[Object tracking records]

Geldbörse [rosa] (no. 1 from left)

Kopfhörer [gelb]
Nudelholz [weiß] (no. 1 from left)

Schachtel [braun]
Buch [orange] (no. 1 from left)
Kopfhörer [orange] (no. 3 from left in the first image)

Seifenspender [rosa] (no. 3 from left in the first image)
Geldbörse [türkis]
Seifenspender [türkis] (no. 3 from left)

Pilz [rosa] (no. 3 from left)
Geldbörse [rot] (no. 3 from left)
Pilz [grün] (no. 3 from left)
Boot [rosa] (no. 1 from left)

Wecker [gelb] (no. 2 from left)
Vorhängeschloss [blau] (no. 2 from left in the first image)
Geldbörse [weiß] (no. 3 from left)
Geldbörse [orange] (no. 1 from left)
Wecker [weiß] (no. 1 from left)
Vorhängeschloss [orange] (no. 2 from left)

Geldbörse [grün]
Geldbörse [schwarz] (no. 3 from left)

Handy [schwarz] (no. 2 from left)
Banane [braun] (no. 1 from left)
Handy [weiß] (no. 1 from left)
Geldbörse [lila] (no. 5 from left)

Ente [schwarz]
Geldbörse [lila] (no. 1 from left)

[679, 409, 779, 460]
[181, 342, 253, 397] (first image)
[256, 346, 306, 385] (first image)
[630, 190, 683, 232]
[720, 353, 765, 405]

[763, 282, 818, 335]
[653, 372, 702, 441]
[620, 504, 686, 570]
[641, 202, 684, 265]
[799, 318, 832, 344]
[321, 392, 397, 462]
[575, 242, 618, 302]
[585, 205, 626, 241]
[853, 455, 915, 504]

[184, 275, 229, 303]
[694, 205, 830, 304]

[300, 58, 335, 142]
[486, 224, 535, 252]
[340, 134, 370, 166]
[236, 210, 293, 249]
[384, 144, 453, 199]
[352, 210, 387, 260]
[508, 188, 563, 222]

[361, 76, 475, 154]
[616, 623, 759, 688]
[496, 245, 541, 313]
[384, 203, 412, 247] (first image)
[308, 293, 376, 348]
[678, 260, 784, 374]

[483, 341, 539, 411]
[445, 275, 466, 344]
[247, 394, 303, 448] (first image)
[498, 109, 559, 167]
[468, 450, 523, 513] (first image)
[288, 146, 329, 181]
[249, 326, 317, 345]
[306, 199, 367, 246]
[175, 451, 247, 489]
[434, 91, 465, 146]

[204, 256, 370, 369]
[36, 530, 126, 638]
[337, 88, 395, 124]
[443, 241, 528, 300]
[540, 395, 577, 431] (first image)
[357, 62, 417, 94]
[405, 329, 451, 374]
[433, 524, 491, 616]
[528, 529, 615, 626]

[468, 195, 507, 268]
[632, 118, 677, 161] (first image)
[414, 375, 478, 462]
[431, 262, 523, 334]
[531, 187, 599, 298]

_Task to carry out_:
Reproduce exactly the line that holds "[443, 241, 528, 300]", then every line after it, ending with the final line of the records above.

_Completed task_:
[443, 241, 528, 300]
[540, 395, 577, 431] (first image)
[357, 62, 417, 94]
[405, 329, 451, 374]
[433, 524, 491, 616]
[528, 529, 615, 626]

[468, 195, 507, 268]
[632, 118, 677, 161] (first image)
[414, 375, 478, 462]
[431, 262, 523, 334]
[531, 187, 599, 298]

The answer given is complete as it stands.